:: What you are asked to do ::
If a line in the entries below includes "jouet", pick it out and copy it.

:: Source records ::
▼
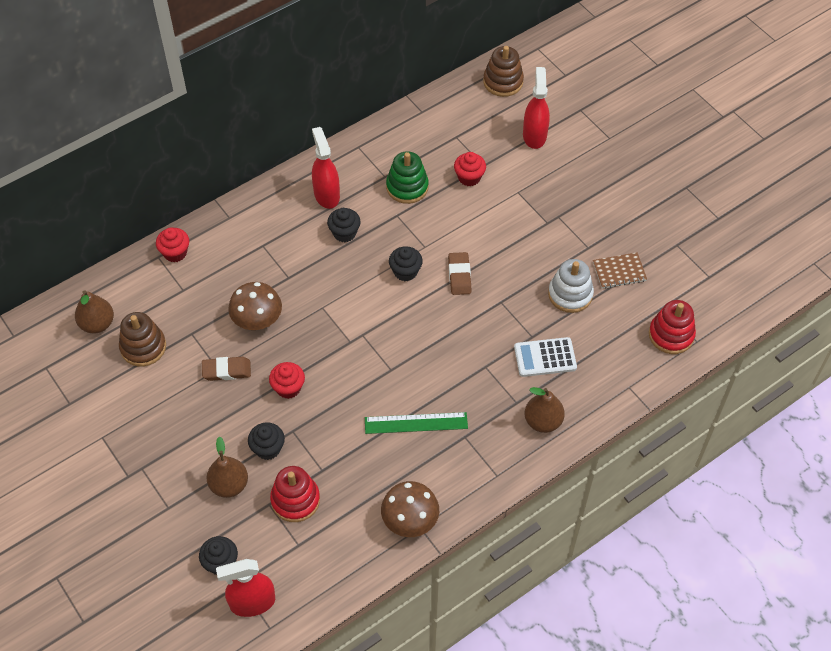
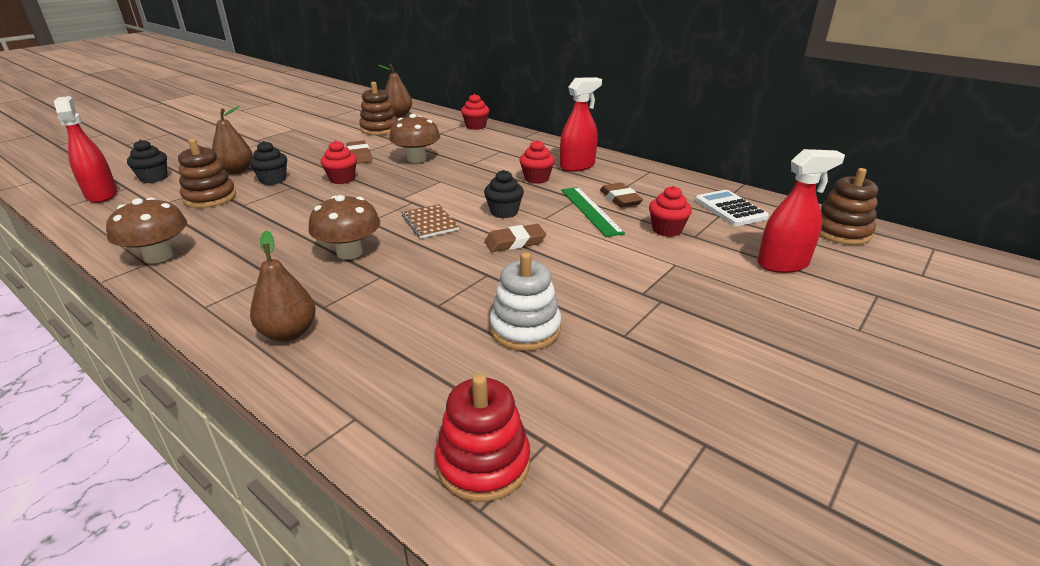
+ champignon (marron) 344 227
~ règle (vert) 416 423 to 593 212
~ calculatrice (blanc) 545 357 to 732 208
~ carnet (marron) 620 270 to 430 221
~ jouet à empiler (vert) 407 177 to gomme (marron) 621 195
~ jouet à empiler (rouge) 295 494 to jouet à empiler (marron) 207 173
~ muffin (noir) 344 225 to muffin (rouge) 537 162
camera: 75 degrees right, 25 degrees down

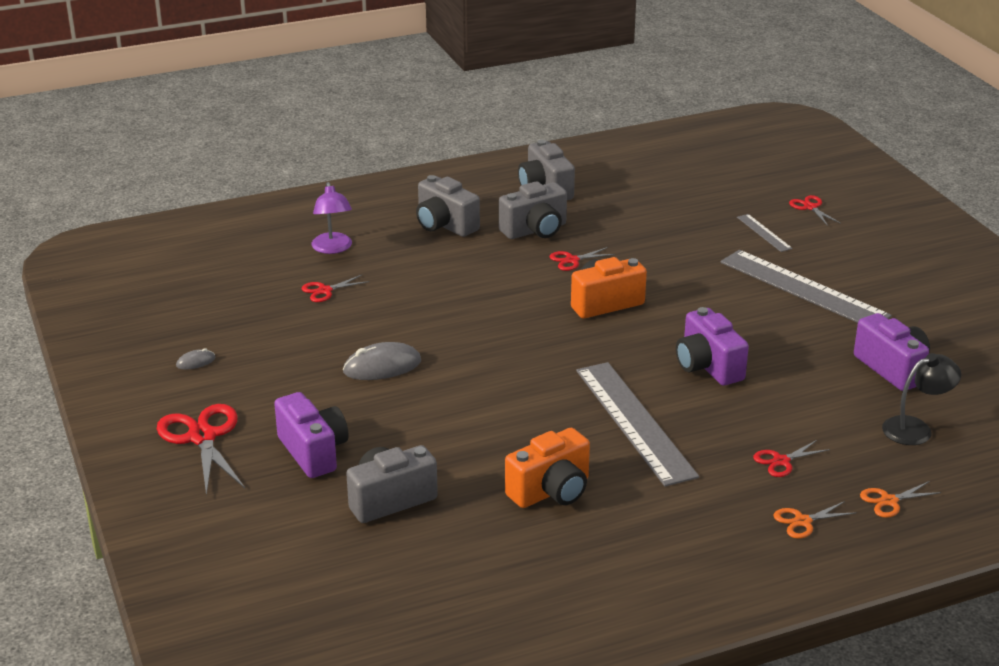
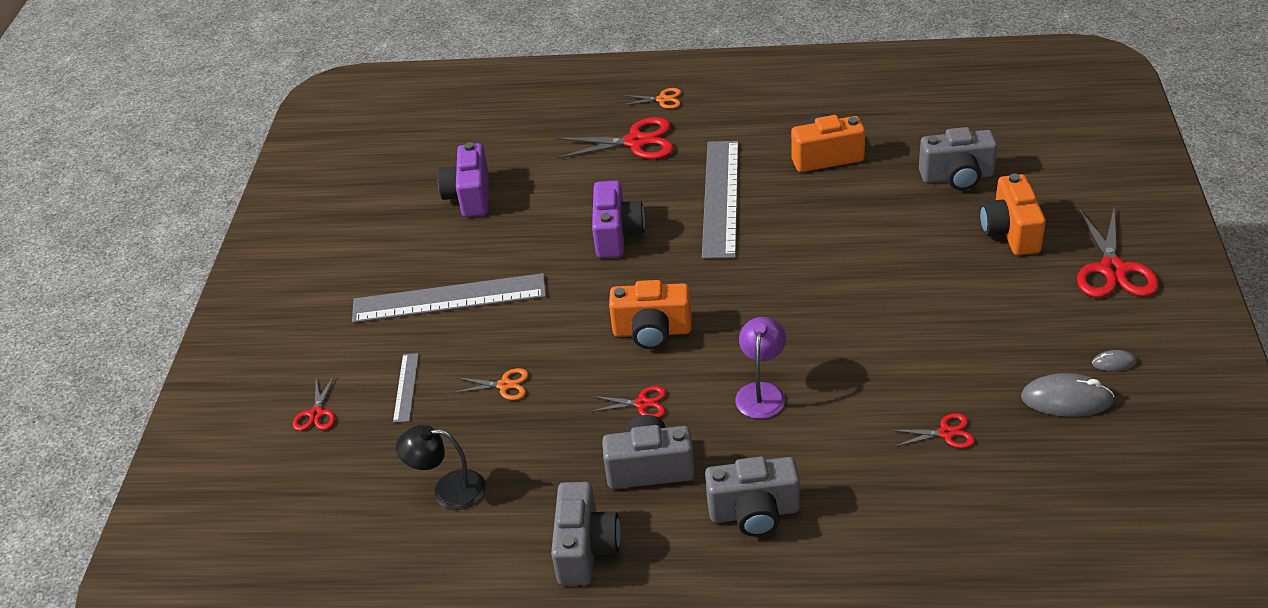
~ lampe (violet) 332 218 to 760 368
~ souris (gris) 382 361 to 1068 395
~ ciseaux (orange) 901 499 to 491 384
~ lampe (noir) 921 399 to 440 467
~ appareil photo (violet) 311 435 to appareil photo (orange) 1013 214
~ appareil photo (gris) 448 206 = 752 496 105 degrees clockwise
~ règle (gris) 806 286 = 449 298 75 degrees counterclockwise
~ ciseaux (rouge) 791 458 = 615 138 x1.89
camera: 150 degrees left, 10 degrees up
▲
▼
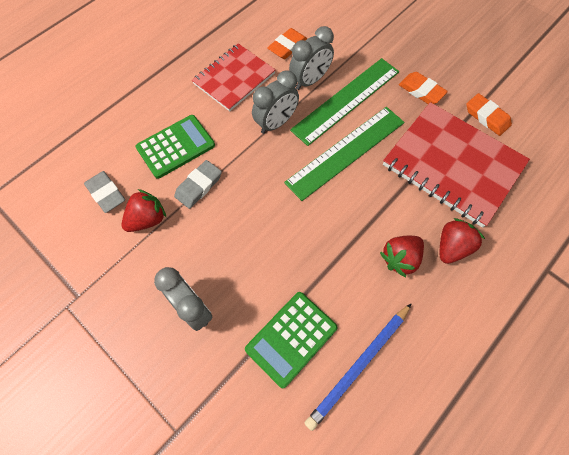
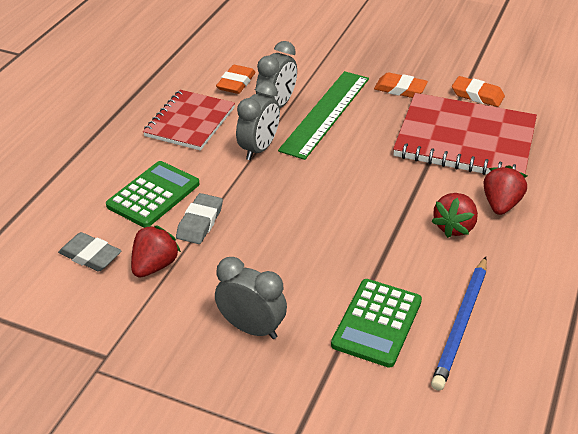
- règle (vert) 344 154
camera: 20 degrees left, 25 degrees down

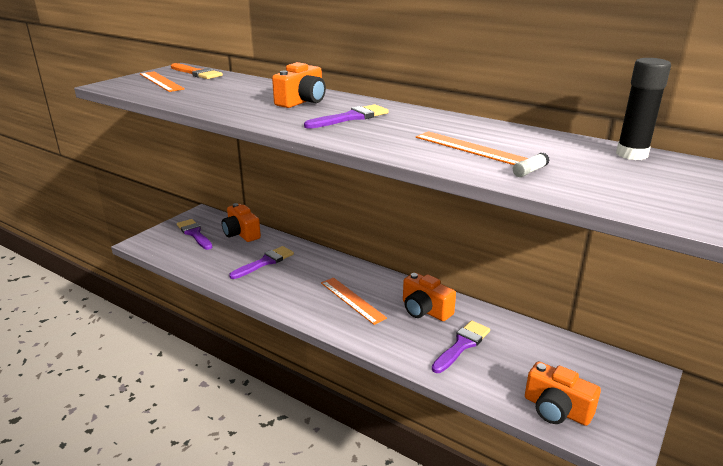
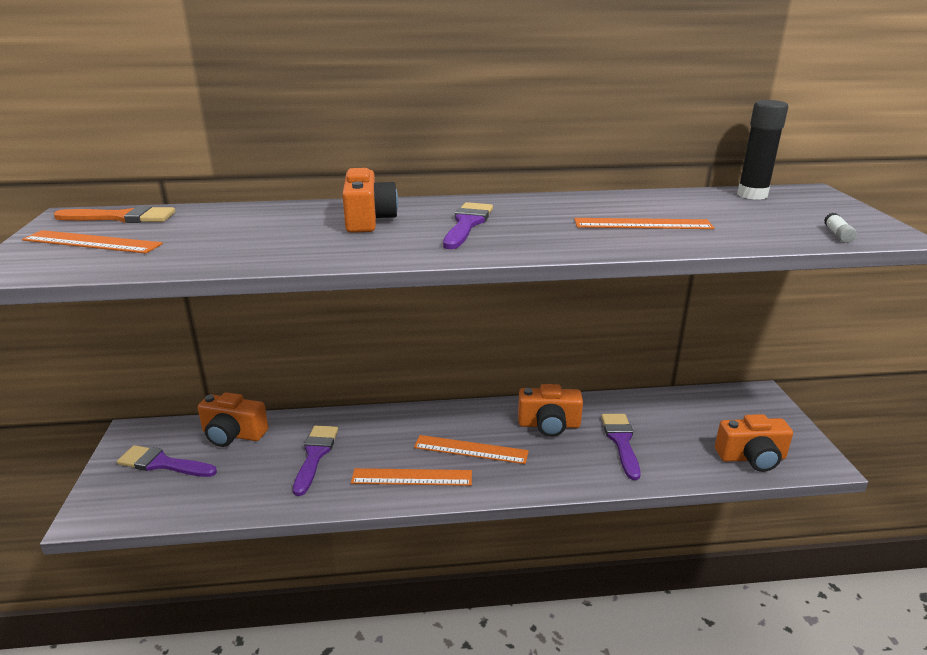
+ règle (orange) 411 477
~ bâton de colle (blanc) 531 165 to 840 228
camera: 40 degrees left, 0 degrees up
▲
▼
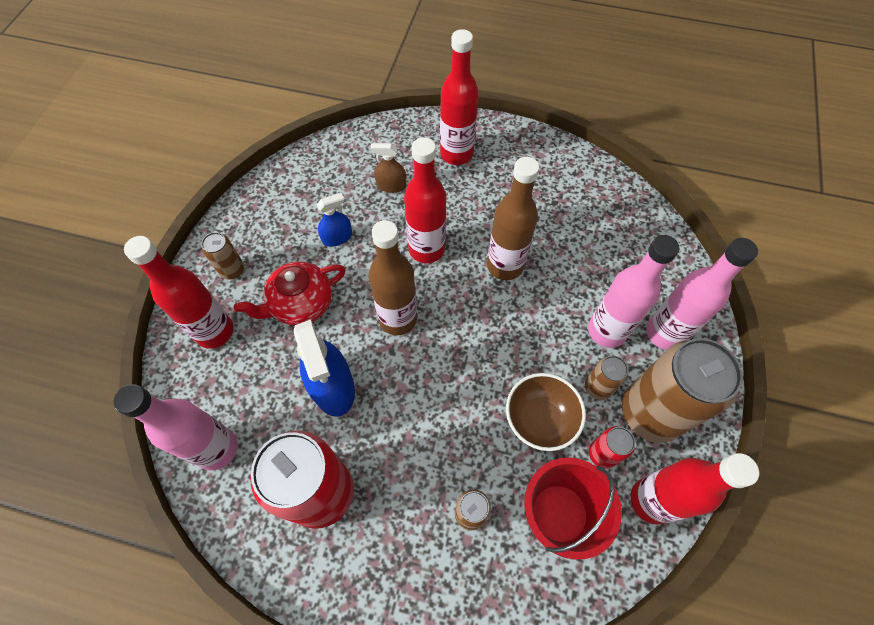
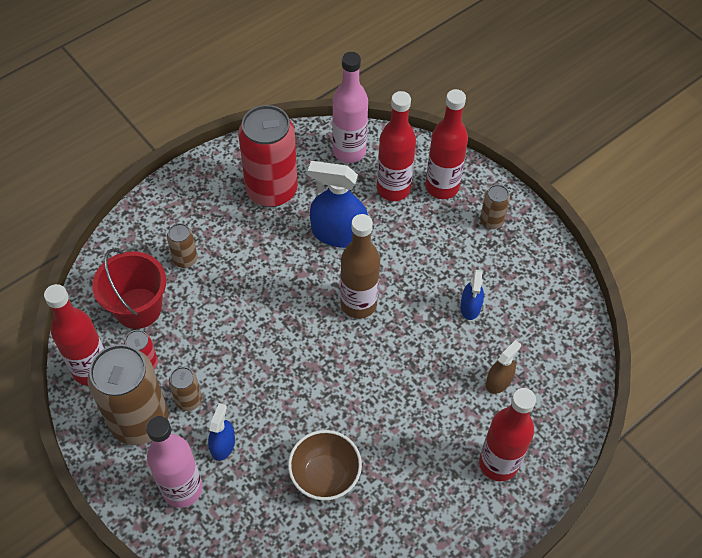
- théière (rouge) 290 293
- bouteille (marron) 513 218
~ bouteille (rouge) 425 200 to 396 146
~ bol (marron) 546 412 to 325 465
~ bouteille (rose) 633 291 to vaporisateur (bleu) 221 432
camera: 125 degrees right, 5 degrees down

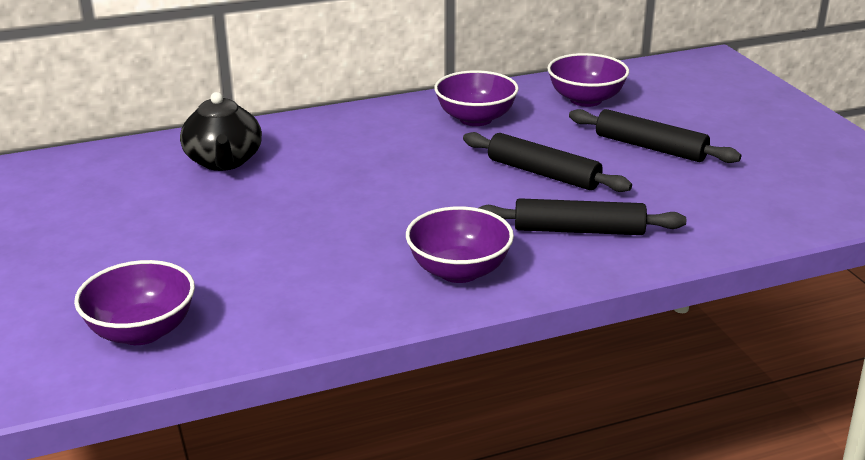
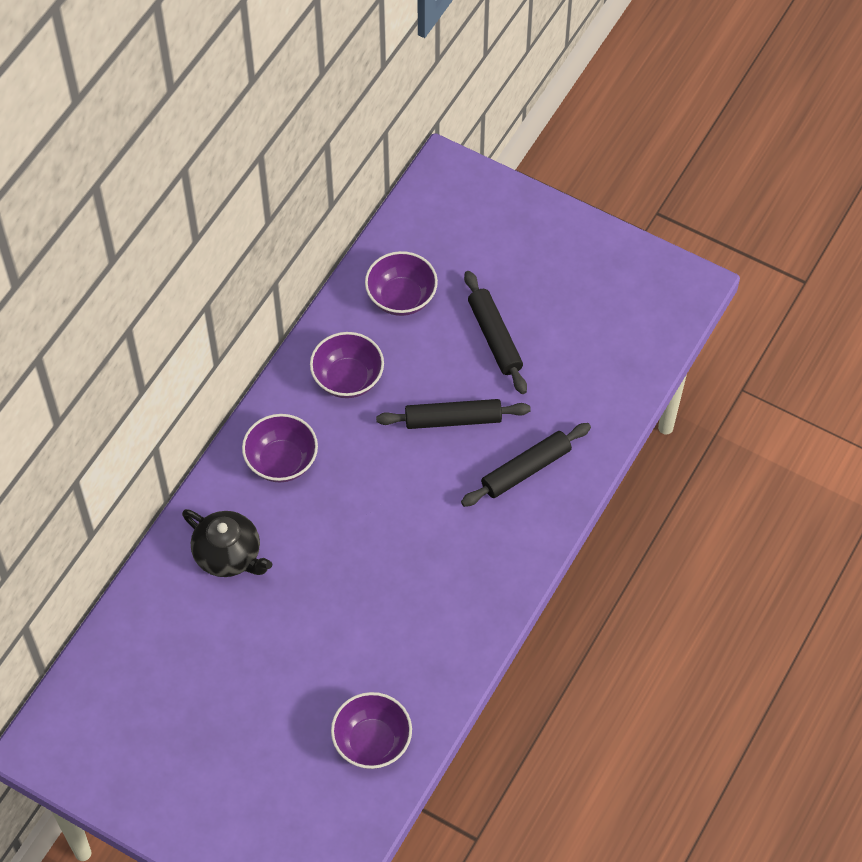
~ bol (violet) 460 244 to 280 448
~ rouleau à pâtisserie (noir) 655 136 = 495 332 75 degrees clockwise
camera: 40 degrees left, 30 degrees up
▲
:: Solved exercise ::
~ jouet à empiler (vert) 407 177 to gomme (marron) 621 195
~ jouet à empiler (rouge) 295 494 to jouet à empiler (marron) 207 173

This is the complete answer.